== Segment start ==

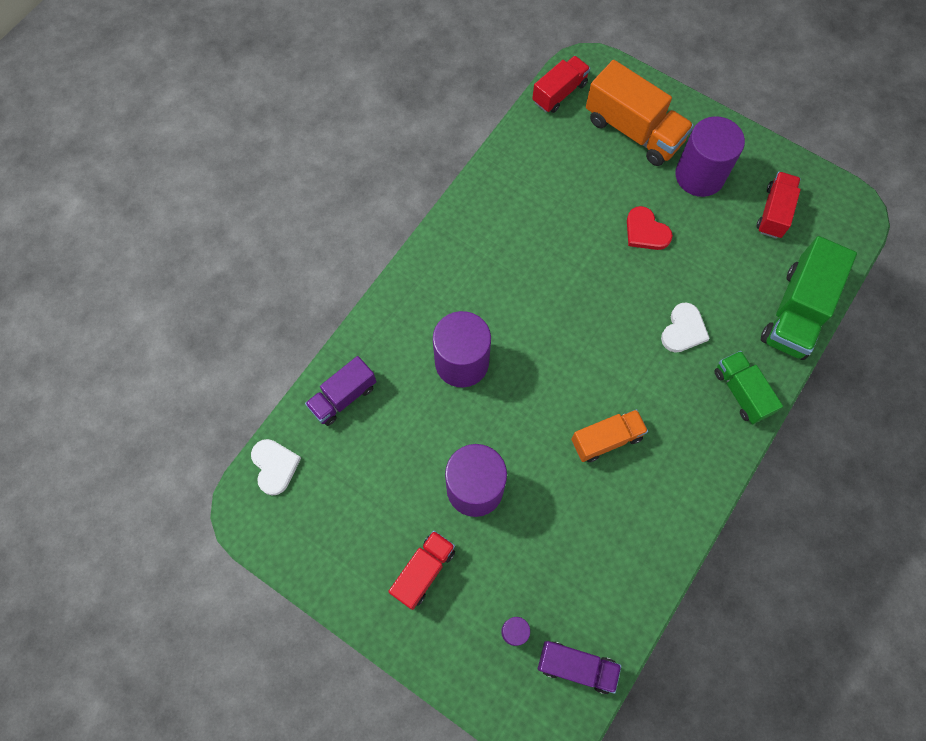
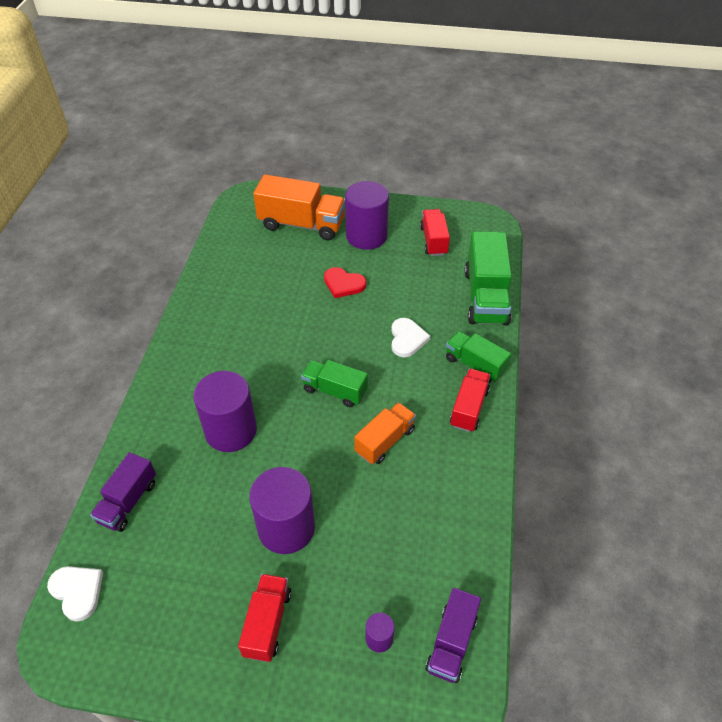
camera: 25 degrees left, 20 degrees down
red truck [532,56,590,113] -> red truck moved to [450,369,491,432]
purple truck [538,641,622,694] -> purple truck turned 120 degrees clockwise [425,588,481,683]
none -> green truck [301,360,368,407]

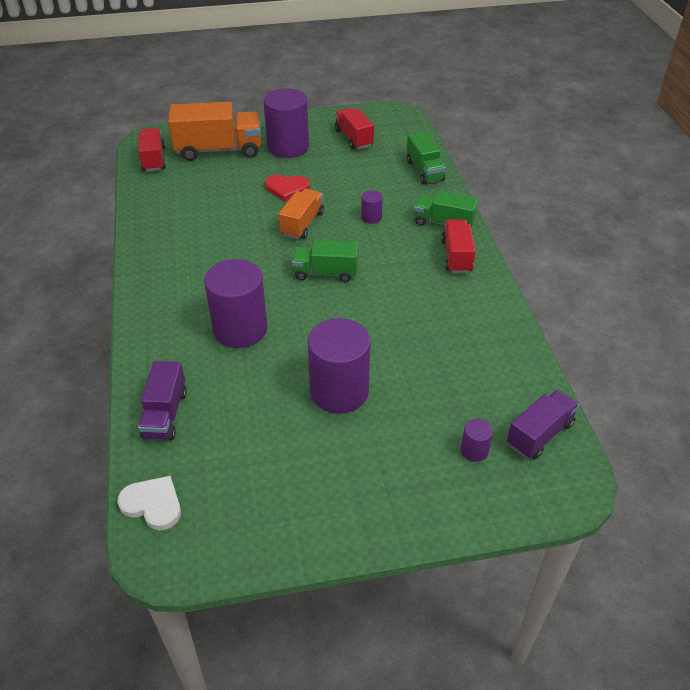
camera: 20 degrees left, 5 degrees down
red truck [238,574,291,662] -> red truck moved to [139,128,166,172]
orange truck [354,402,416,464] -> orange truck moved to [279,189,324,239]
white heart [391,318,430,357] -> purple cylinder [361,190,383,224]
purple truck [425,588,481,683] -> purple truck turned 135 degrees counterclockwise [507,390,579,459]
green truck [465,231,512,325] -> green truck [407,131,446,184], size x0.61

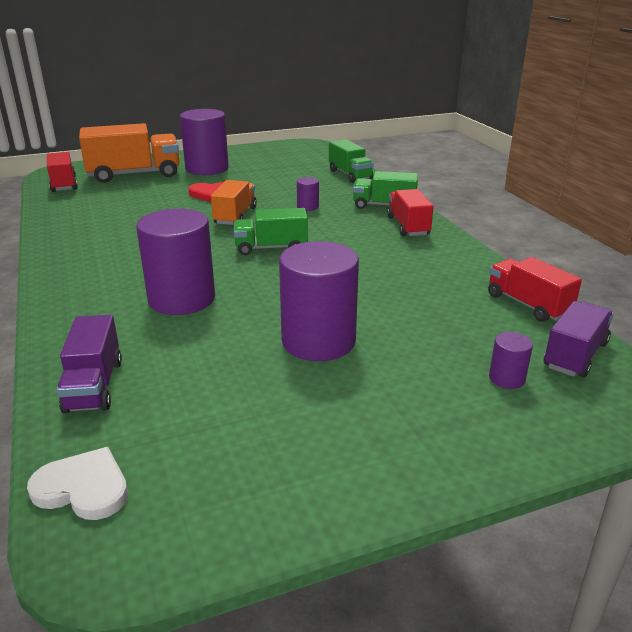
camera: 10 degrees left, 15 degrees down
red truck [335,108,374,149] -> red truck moved to [488,257,582,322]

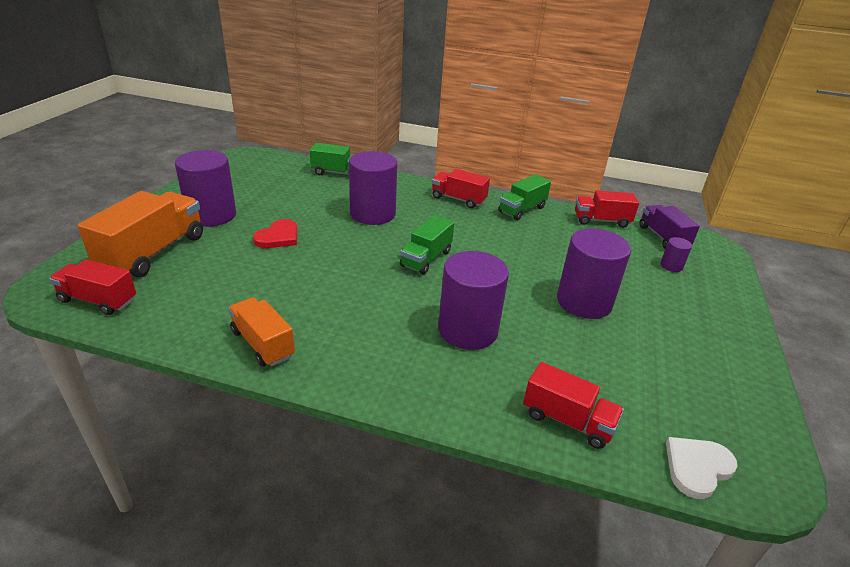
camera: 55 degrees left, 5 degrees up
purple truck [57,315,122,413] -> red truck [523,362,624,449]
orange truck [211,180,257,225] -> orange truck moved to [228,297,295,367]
purple cylinder [297,177,319,211] -> purple cylinder [349,151,397,225], size x2.27
green truck [353,171,418,209] -> green truck moved to [498,174,551,220]

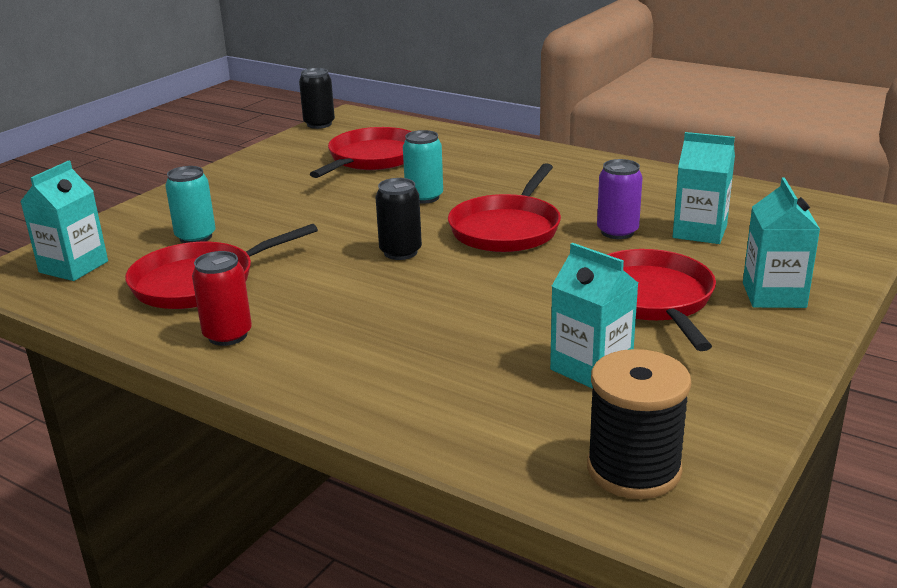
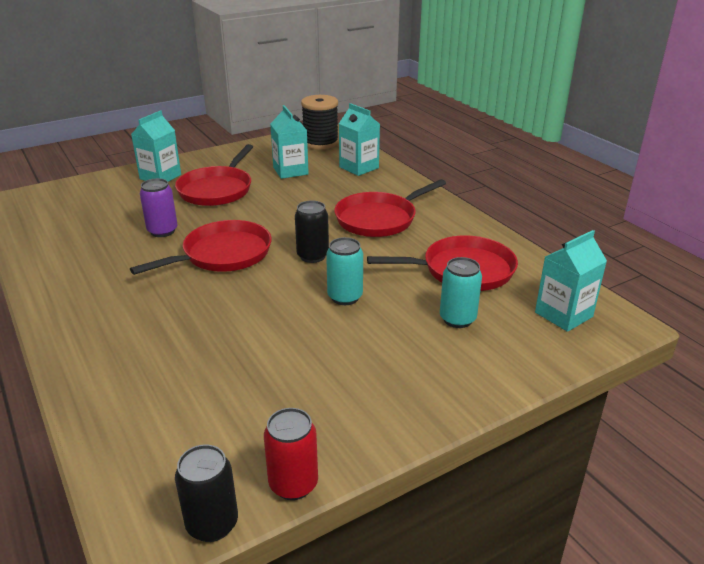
camera: 155 degrees left, 5 degrees up
red can [192,251,252,346] -> red can moved to [264,408,318,500]
red pan [310,127,412,178] -> red pan moved to [334,179,446,237]
turquoise can [403,130,443,204] -> turquoise can moved to [326,237,363,305]
turquoise carton [673,132,735,244] -> turquoise carton moved to [339,103,380,176]

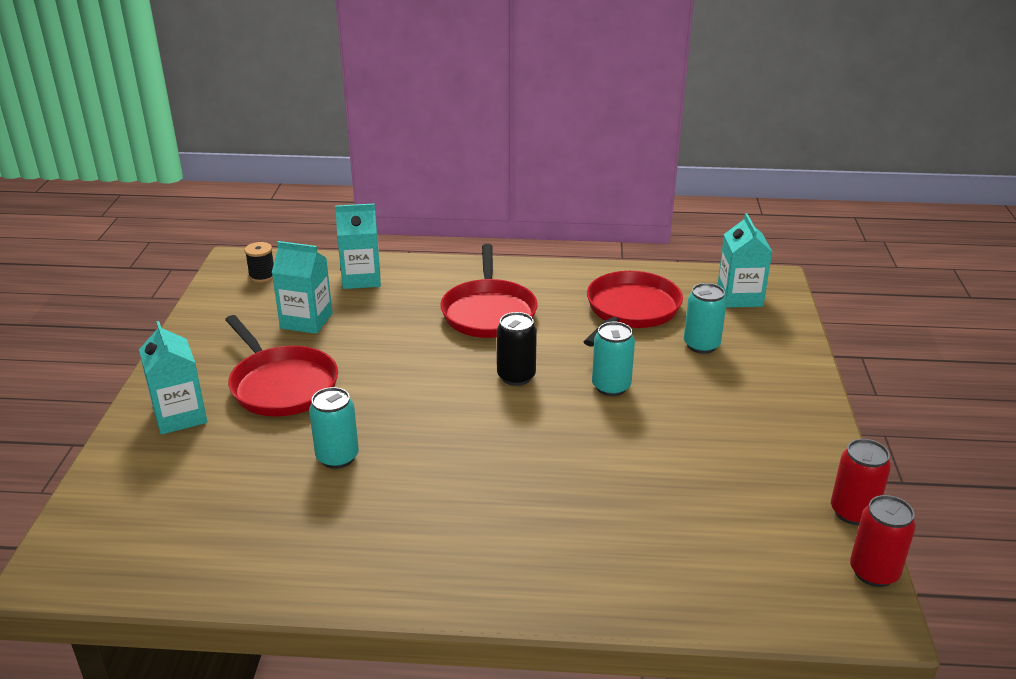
camera: 55 degrees left, 0 degrees up
red pan [130,220,272,275] -> none
purple can [140,178,178,237] -> turquoise can [309,387,359,469]
black can [175,444,238,542] -> red can [850,495,916,587]
black spool [301,95,339,149] -> black spool [245,242,274,283], size x0.53

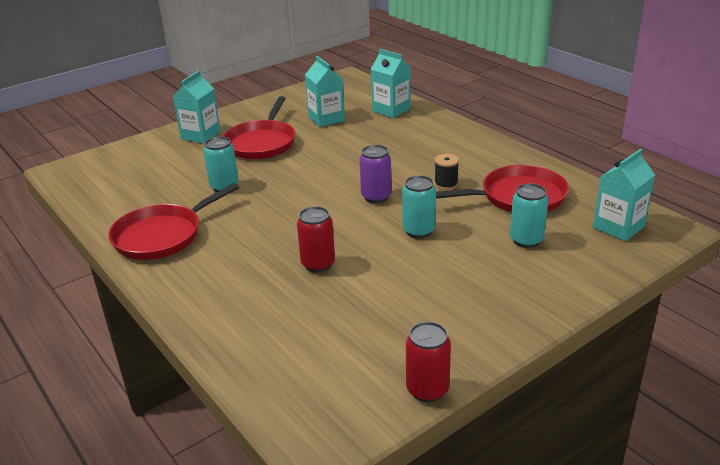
camera: 50 degrees right, 0 degrees up
black spool [245,242,274,283] -> black spool moved to [434,154,459,190]
red pan [440,244,538,338] -> red pan moved to [108,183,239,260]
black can [497,312,537,386] -> purple can [359,145,391,203]
red can [850,495,916,587] -> red can moved to [297,206,335,272]

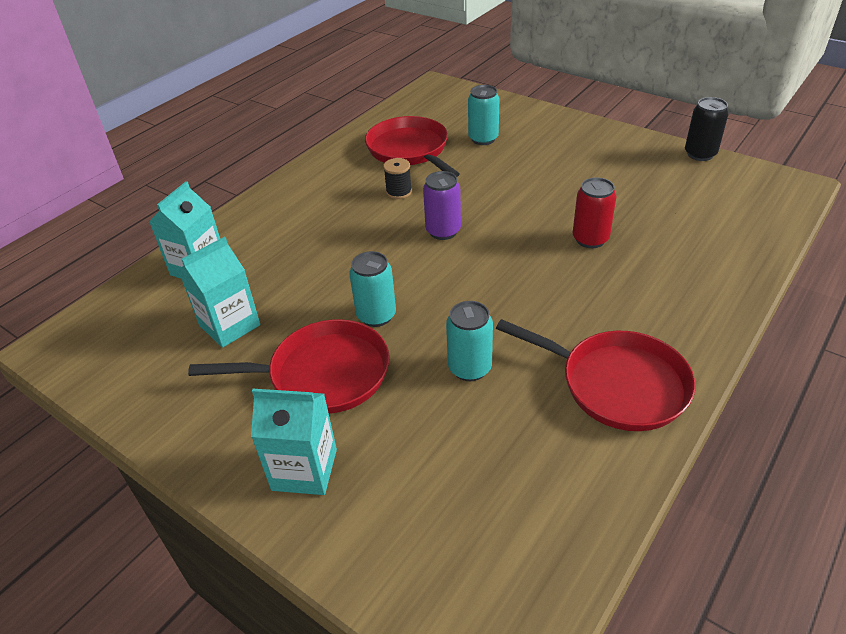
camera: 105 degrees left, 10 degrees up
turquoise can [402,175,436,238] -> turquoise can moved to [349,251,396,327]
red can [406,322,451,402] -> black can [685,97,729,161]
turquoise carton [593,149,655,242] -> none

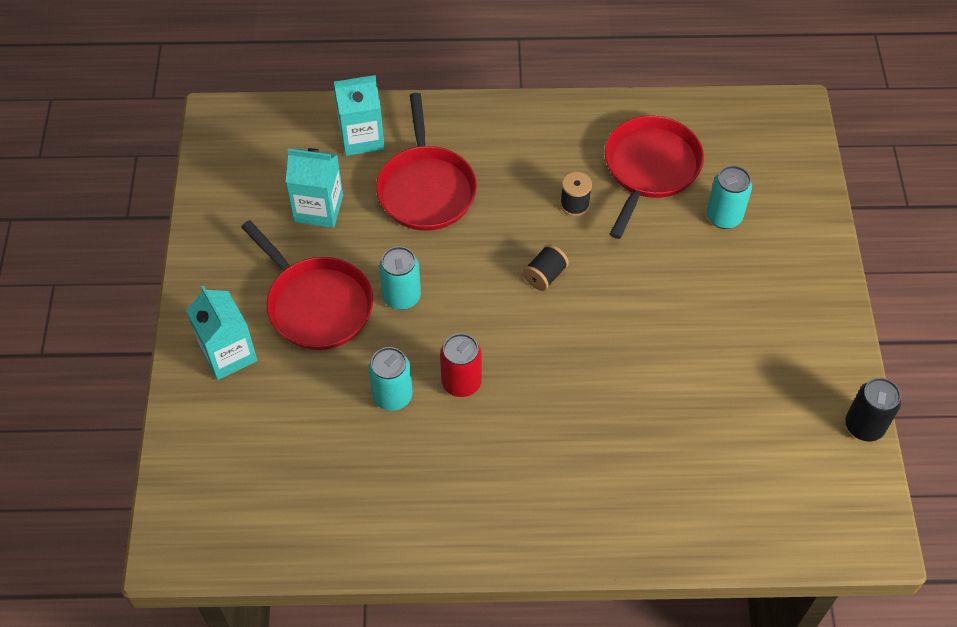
camera: 50 degrees right, 15 degrees up
purple can [423,171,461,240] -> black spool [523,244,569,291]
red pan [496,319,695,431] -> red pan moved to [376,93,477,231]
red can [573,177,616,248] -> red can moved to [440,333,482,397]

== Segment end ==

• [Work order]: The copy must match every line of the data exactly and contain no pictures.

• [Output of the exercise]:
camera: 25 degrees left, 20 degrees down
red truck [532,56,590,113] -> red truck moved to [450,369,491,432]
purple truck [538,641,622,694] -> purple truck turned 120 degrees clockwise [425,588,481,683]
none -> green truck [301,360,368,407]

camera: 20 degrees left, 5 degrees down
red truck [238,574,291,662] -> red truck moved to [139,128,166,172]
orange truck [354,402,416,464] -> orange truck moved to [279,189,324,239]
white heart [391,318,430,357] -> purple cylinder [361,190,383,224]
purple truck [425,588,481,683] -> purple truck turned 135 degrees counterclockwise [507,390,579,459]
green truck [465,231,512,325] -> green truck [407,131,446,184], size x0.61

camera: 10 degrees left, 15 degrees down
red truck [335,108,374,149] -> red truck moved to [488,257,582,322]

camera: 55 degrees left, 5 degrees up
purple truck [57,315,122,413] -> red truck [523,362,624,449]
orange truck [211,180,257,225] -> orange truck moved to [228,297,295,367]
purple cylinder [297,177,319,211] -> purple cylinder [349,151,397,225], size x2.27
green truck [353,171,418,209] -> green truck moved to [498,174,551,220]

camera: 155 degrees left, 5 degrees up
red can [192,251,252,346] -> red can moved to [264,408,318,500]
red pan [310,127,412,178] -> red pan moved to [334,179,446,237]
turquoise can [403,130,443,204] -> turquoise can moved to [326,237,363,305]
turquoise carton [673,132,735,244] -> turquoise carton moved to [339,103,380,176]

camera: 55 degrees left, 0 degrees up
red pan [130,220,272,275] -> none
purple can [140,178,178,237] -> turquoise can [309,387,359,469]
black can [175,444,238,542] -> red can [850,495,916,587]
black spool [301,95,339,149] -> black spool [245,242,274,283], size x0.53

camera: 50 degrees right, 0 degrees up
black spool [245,242,274,283] -> black spool moved to [434,154,459,190]
red pan [440,244,538,338] -> red pan moved to [108,183,239,260]
black can [497,312,537,386] -> purple can [359,145,391,203]
red can [850,495,916,587] -> red can moved to [297,206,335,272]

camera: 105 degrees left, 10 degrees up
turquoise can [402,175,436,238] -> turquoise can moved to [349,251,396,327]
red can [406,322,451,402] -> black can [685,97,729,161]
turquoise carton [593,149,655,242] -> none

camera: 50 degrees right, 15 degrees up
purple can [423,171,461,240] -> black spool [523,244,569,291]
red pan [496,319,695,431] -> red pan moved to [376,93,477,231]
red can [573,177,616,248] -> red can moved to [440,333,482,397]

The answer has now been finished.